START RECORD EXCERPTS
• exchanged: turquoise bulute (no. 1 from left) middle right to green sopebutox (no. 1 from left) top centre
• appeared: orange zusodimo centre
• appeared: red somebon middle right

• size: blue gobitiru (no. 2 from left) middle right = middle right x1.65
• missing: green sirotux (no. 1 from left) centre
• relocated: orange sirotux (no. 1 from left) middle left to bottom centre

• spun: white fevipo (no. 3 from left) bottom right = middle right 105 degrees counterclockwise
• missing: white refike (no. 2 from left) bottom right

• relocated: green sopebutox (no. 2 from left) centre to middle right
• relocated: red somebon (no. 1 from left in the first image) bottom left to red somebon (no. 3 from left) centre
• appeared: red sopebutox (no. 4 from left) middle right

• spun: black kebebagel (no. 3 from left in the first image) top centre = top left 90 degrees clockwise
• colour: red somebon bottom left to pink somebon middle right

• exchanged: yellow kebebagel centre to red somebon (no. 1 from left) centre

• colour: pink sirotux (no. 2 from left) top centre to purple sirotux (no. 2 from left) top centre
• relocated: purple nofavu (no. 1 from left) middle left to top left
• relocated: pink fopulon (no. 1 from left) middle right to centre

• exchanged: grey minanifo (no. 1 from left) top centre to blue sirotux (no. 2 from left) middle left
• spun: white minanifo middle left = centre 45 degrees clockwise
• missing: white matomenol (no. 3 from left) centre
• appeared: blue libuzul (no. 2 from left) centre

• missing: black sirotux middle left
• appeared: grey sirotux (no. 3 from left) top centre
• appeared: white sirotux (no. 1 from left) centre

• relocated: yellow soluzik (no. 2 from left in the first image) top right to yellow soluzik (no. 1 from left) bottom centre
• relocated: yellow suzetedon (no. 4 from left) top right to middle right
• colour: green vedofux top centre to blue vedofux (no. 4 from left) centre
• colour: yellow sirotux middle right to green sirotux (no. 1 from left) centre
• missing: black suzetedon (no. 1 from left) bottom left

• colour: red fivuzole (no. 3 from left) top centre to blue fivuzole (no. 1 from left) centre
END RECORD EXCERPTS
▶ _PROBLEM REQUIREMENTS_
Return every record exactly as it was given.

▶ _WRITTEN RESPONSE_
• exchanged: turquoise bulute (no. 1 from left) middle right to green sopebutox (no. 1 from left) top centre
• appeared: orange zusodimo centre
• appeared: red somebon middle right

• size: blue gobitiru (no. 2 from left) middle right = middle right x1.65
• missing: green sirotux (no. 1 from left) centre
• relocated: orange sirotux (no. 1 from left) middle left to bottom centre

• spun: white fevipo (no. 3 from left) bottom right = middle right 105 degrees counterclockwise
• missing: white refike (no. 2 from left) bottom right

• relocated: green sopebutox (no. 2 from left) centre to middle right
• relocated: red somebon (no. 1 from left in the first image) bottom left to red somebon (no. 3 from left) centre
• appeared: red sopebutox (no. 4 from left) middle right

• spun: black kebebagel (no. 3 from left in the first image) top centre = top left 90 degrees clockwise
• colour: red somebon bottom left to pink somebon middle right

• exchanged: yellow kebebagel centre to red somebon (no. 1 from left) centre

• colour: pink sirotux (no. 2 from left) top centre to purple sirotux (no. 2 from left) top centre
• relocated: purple nofavu (no. 1 from left) middle left to top left
• relocated: pink fopulon (no. 1 from left) middle right to centre

• exchanged: grey minanifo (no. 1 from left) top centre to blue sirotux (no. 2 from left) middle left
• spun: white minanifo middle left = centre 45 degrees clockwise
• missing: white matomenol (no. 3 from left) centre
• appeared: blue libuzul (no. 2 from left) centre

• missing: black sirotux middle left
• appeared: grey sirotux (no. 3 from left) top centre
• appeared: white sirotux (no. 1 from left) centre

• relocated: yellow soluzik (no. 2 from left in the first image) top right to yellow soluzik (no. 1 from left) bottom centre
• relocated: yellow suzetedon (no. 4 from left) top right to middle right
• colour: green vedofux top centre to blue vedofux (no. 4 from left) centre
• colour: yellow sirotux middle right to green sirotux (no. 1 from left) centre
• missing: black suzetedon (no. 1 from left) bottom left

• colour: red fivuzole (no. 3 from left) top centre to blue fivuzole (no. 1 from left) centre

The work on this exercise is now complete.